Colored shape tracking data
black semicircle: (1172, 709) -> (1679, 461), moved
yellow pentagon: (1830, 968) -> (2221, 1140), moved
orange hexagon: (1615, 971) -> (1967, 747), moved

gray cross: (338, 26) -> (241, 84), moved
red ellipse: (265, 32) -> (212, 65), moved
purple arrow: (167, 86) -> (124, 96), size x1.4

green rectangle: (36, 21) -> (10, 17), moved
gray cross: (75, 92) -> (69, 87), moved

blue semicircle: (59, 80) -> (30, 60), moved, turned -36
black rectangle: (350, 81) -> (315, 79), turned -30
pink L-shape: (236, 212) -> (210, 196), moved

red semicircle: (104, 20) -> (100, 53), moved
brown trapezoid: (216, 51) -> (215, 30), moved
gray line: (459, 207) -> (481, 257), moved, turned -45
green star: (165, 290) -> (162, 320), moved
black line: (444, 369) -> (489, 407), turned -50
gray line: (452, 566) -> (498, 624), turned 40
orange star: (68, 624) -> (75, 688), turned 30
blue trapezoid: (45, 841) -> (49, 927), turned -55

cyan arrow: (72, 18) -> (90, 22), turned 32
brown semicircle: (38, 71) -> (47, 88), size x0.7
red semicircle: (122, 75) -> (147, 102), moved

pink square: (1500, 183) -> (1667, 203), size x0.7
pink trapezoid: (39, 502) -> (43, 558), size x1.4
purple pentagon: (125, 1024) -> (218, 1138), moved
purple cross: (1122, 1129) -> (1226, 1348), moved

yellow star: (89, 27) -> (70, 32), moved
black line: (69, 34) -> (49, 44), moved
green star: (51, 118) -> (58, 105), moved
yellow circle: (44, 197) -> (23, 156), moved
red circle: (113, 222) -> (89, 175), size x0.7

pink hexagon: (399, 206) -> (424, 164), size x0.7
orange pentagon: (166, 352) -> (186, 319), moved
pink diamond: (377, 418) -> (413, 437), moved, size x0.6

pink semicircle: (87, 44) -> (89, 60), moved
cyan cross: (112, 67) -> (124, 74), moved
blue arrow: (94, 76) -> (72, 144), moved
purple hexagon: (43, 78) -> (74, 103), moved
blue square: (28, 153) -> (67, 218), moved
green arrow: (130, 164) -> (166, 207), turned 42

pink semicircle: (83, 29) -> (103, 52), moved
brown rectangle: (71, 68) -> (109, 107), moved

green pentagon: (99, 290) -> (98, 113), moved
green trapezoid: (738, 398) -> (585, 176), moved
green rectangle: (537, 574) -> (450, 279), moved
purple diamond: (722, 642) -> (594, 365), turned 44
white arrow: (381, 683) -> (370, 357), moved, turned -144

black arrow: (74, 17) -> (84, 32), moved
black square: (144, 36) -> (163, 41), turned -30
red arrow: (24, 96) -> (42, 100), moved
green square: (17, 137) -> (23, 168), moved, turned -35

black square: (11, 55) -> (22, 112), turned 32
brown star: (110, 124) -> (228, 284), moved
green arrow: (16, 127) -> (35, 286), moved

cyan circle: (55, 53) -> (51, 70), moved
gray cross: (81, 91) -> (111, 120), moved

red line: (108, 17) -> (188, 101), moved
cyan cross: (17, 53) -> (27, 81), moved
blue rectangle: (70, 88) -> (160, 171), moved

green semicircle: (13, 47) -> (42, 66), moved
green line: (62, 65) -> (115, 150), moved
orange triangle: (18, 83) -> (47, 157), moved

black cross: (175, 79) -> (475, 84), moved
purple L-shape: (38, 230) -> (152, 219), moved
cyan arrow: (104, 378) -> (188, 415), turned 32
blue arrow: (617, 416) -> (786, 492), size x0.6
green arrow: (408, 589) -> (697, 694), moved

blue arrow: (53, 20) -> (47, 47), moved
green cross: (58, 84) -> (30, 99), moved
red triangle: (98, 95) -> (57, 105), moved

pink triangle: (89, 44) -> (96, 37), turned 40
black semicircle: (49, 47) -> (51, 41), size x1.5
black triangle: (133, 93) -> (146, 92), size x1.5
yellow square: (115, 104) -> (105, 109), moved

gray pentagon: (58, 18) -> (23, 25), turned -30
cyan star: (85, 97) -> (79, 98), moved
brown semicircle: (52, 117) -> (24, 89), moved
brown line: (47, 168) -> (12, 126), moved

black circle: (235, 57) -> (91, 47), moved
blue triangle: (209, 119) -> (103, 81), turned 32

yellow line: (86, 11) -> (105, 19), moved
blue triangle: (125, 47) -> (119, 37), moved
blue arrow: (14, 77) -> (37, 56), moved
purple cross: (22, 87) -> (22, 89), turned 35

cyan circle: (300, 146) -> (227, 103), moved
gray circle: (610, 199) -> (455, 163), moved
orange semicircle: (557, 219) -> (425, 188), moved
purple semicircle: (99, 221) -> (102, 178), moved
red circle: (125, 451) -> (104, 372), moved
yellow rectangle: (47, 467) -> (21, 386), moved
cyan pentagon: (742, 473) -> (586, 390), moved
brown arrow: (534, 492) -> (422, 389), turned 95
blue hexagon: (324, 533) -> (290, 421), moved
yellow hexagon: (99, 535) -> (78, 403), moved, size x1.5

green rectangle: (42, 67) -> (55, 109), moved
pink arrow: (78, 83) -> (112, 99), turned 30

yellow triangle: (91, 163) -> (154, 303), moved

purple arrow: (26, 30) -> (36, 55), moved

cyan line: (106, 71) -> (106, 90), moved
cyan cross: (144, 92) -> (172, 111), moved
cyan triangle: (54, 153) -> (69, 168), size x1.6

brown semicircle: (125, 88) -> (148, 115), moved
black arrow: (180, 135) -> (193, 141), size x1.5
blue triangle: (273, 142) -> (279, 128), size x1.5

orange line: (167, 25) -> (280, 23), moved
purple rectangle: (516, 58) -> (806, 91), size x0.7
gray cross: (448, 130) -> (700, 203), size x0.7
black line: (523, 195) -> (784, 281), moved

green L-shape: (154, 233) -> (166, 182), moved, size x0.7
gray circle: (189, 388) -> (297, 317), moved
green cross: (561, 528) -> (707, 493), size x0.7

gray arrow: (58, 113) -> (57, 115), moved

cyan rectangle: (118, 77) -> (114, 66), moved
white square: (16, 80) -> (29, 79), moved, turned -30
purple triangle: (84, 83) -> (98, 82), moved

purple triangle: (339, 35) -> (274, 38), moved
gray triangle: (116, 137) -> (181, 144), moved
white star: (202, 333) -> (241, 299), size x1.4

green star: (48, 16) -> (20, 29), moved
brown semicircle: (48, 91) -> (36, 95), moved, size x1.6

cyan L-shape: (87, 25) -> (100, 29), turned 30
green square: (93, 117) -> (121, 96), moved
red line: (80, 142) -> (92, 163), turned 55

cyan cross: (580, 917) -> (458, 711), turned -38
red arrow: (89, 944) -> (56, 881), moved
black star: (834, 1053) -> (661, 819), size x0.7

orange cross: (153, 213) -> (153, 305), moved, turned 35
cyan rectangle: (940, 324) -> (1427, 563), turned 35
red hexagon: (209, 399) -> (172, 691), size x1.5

**Task instructions:** Every entry is to be printed exactly as given.

**The answer:**
black semicircle: (1172, 709) -> (1679, 461), moved
yellow pentagon: (1830, 968) -> (2221, 1140), moved
orange hexagon: (1615, 971) -> (1967, 747), moved

gray cross: (338, 26) -> (241, 84), moved
red ellipse: (265, 32) -> (212, 65), moved
purple arrow: (167, 86) -> (124, 96), size x1.4

green rectangle: (36, 21) -> (10, 17), moved
gray cross: (75, 92) -> (69, 87), moved

blue semicircle: (59, 80) -> (30, 60), moved, turned -36
black rectangle: (350, 81) -> (315, 79), turned -30
pink L-shape: (236, 212) -> (210, 196), moved

red semicircle: (104, 20) -> (100, 53), moved
brown trapezoid: (216, 51) -> (215, 30), moved
gray line: (459, 207) -> (481, 257), moved, turned -45
green star: (165, 290) -> (162, 320), moved
black line: (444, 369) -> (489, 407), turned -50
gray line: (452, 566) -> (498, 624), turned 40
orange star: (68, 624) -> (75, 688), turned 30
blue trapezoid: (45, 841) -> (49, 927), turned -55

cyan arrow: (72, 18) -> (90, 22), turned 32
brown semicircle: (38, 71) -> (47, 88), size x0.7
red semicircle: (122, 75) -> (147, 102), moved

pink square: (1500, 183) -> (1667, 203), size x0.7
pink trapezoid: (39, 502) -> (43, 558), size x1.4
purple pentagon: (125, 1024) -> (218, 1138), moved
purple cross: (1122, 1129) -> (1226, 1348), moved

yellow star: (89, 27) -> (70, 32), moved
black line: (69, 34) -> (49, 44), moved
green star: (51, 118) -> (58, 105), moved
yellow circle: (44, 197) -> (23, 156), moved
red circle: (113, 222) -> (89, 175), size x0.7

pink hexagon: (399, 206) -> (424, 164), size x0.7
orange pentagon: (166, 352) -> (186, 319), moved
pink diamond: (377, 418) -> (413, 437), moved, size x0.6

pink semicircle: (87, 44) -> (89, 60), moved
cyan cross: (112, 67) -> (124, 74), moved
blue arrow: (94, 76) -> (72, 144), moved
purple hexagon: (43, 78) -> (74, 103), moved
blue square: (28, 153) -> (67, 218), moved
green arrow: (130, 164) -> (166, 207), turned 42

pink semicircle: (83, 29) -> (103, 52), moved
brown rectangle: (71, 68) -> (109, 107), moved

green pentagon: (99, 290) -> (98, 113), moved
green trapezoid: (738, 398) -> (585, 176), moved
green rectangle: (537, 574) -> (450, 279), moved
purple diamond: (722, 642) -> (594, 365), turned 44
white arrow: (381, 683) -> (370, 357), moved, turned -144

black arrow: (74, 17) -> (84, 32), moved
black square: (144, 36) -> (163, 41), turned -30
red arrow: (24, 96) -> (42, 100), moved
green square: (17, 137) -> (23, 168), moved, turned -35

black square: (11, 55) -> (22, 112), turned 32
brown star: (110, 124) -> (228, 284), moved
green arrow: (16, 127) -> (35, 286), moved

cyan circle: (55, 53) -> (51, 70), moved
gray cross: (81, 91) -> (111, 120), moved

red line: (108, 17) -> (188, 101), moved
cyan cross: (17, 53) -> (27, 81), moved
blue rectangle: (70, 88) -> (160, 171), moved

green semicircle: (13, 47) -> (42, 66), moved
green line: (62, 65) -> (115, 150), moved
orange triangle: (18, 83) -> (47, 157), moved

black cross: (175, 79) -> (475, 84), moved
purple L-shape: (38, 230) -> (152, 219), moved
cyan arrow: (104, 378) -> (188, 415), turned 32
blue arrow: (617, 416) -> (786, 492), size x0.6
green arrow: (408, 589) -> (697, 694), moved

blue arrow: (53, 20) -> (47, 47), moved
green cross: (58, 84) -> (30, 99), moved
red triangle: (98, 95) -> (57, 105), moved

pink triangle: (89, 44) -> (96, 37), turned 40
black semicircle: (49, 47) -> (51, 41), size x1.5
black triangle: (133, 93) -> (146, 92), size x1.5
yellow square: (115, 104) -> (105, 109), moved

gray pentagon: (58, 18) -> (23, 25), turned -30
cyan star: (85, 97) -> (79, 98), moved
brown semicircle: (52, 117) -> (24, 89), moved
brown line: (47, 168) -> (12, 126), moved

black circle: (235, 57) -> (91, 47), moved
blue triangle: (209, 119) -> (103, 81), turned 32

yellow line: (86, 11) -> (105, 19), moved
blue triangle: (125, 47) -> (119, 37), moved
blue arrow: (14, 77) -> (37, 56), moved
purple cross: (22, 87) -> (22, 89), turned 35

cyan circle: (300, 146) -> (227, 103), moved
gray circle: (610, 199) -> (455, 163), moved
orange semicircle: (557, 219) -> (425, 188), moved
purple semicircle: (99, 221) -> (102, 178), moved
red circle: (125, 451) -> (104, 372), moved
yellow rectangle: (47, 467) -> (21, 386), moved
cyan pentagon: (742, 473) -> (586, 390), moved
brown arrow: (534, 492) -> (422, 389), turned 95
blue hexagon: (324, 533) -> (290, 421), moved
yellow hexagon: (99, 535) -> (78, 403), moved, size x1.5

green rectangle: (42, 67) -> (55, 109), moved
pink arrow: (78, 83) -> (112, 99), turned 30

yellow triangle: (91, 163) -> (154, 303), moved

purple arrow: (26, 30) -> (36, 55), moved

cyan line: (106, 71) -> (106, 90), moved
cyan cross: (144, 92) -> (172, 111), moved
cyan triangle: (54, 153) -> (69, 168), size x1.6

brown semicircle: (125, 88) -> (148, 115), moved
black arrow: (180, 135) -> (193, 141), size x1.5
blue triangle: (273, 142) -> (279, 128), size x1.5

orange line: (167, 25) -> (280, 23), moved
purple rectangle: (516, 58) -> (806, 91), size x0.7
gray cross: (448, 130) -> (700, 203), size x0.7
black line: (523, 195) -> (784, 281), moved

green L-shape: (154, 233) -> (166, 182), moved, size x0.7
gray circle: (189, 388) -> (297, 317), moved
green cross: (561, 528) -> (707, 493), size x0.7

gray arrow: (58, 113) -> (57, 115), moved

cyan rectangle: (118, 77) -> (114, 66), moved
white square: (16, 80) -> (29, 79), moved, turned -30
purple triangle: (84, 83) -> (98, 82), moved

purple triangle: (339, 35) -> (274, 38), moved
gray triangle: (116, 137) -> (181, 144), moved
white star: (202, 333) -> (241, 299), size x1.4

green star: (48, 16) -> (20, 29), moved
brown semicircle: (48, 91) -> (36, 95), moved, size x1.6

cyan L-shape: (87, 25) -> (100, 29), turned 30
green square: (93, 117) -> (121, 96), moved
red line: (80, 142) -> (92, 163), turned 55

cyan cross: (580, 917) -> (458, 711), turned -38
red arrow: (89, 944) -> (56, 881), moved
black star: (834, 1053) -> (661, 819), size x0.7

orange cross: (153, 213) -> (153, 305), moved, turned 35
cyan rectangle: (940, 324) -> (1427, 563), turned 35
red hexagon: (209, 399) -> (172, 691), size x1.5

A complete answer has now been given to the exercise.